BEGIN The records
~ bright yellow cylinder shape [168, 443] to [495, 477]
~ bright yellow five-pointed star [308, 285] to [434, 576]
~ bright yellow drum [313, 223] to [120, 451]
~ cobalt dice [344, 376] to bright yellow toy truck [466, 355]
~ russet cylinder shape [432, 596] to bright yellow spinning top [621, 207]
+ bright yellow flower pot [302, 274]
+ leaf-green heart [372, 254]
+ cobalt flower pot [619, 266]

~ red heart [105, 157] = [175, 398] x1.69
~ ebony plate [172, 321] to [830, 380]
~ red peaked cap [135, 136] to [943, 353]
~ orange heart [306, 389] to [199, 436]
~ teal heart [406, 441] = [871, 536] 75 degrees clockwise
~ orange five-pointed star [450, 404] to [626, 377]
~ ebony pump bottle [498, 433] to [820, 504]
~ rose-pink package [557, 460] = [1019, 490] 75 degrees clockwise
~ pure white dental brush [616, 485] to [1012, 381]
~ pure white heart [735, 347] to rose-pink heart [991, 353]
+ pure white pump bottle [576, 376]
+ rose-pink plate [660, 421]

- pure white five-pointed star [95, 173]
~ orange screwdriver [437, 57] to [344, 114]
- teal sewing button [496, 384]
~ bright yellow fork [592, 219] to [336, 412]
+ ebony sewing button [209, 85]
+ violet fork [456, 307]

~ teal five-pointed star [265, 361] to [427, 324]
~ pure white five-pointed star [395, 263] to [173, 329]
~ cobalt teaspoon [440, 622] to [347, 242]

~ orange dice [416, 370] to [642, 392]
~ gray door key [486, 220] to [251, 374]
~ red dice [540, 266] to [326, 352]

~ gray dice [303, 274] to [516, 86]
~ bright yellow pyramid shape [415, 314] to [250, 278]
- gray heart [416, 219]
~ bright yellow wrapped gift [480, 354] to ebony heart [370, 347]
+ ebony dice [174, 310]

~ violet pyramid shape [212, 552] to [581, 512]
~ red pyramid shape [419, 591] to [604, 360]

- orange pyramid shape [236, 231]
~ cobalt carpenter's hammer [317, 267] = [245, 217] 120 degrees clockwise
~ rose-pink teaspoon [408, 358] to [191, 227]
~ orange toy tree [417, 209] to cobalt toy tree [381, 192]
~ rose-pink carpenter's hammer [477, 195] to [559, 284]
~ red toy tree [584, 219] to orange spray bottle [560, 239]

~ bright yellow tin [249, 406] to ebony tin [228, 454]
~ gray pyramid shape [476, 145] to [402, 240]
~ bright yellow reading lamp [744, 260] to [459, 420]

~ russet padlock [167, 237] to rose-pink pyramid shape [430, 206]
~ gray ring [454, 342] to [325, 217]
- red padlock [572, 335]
END The records
Whenever a line of the data includes the word "cylinder", show that line in full.

Solution =>
~ bright yellow cylinder shape [168, 443] to [495, 477]
~ russet cylinder shape [432, 596] to bright yellow spinning top [621, 207]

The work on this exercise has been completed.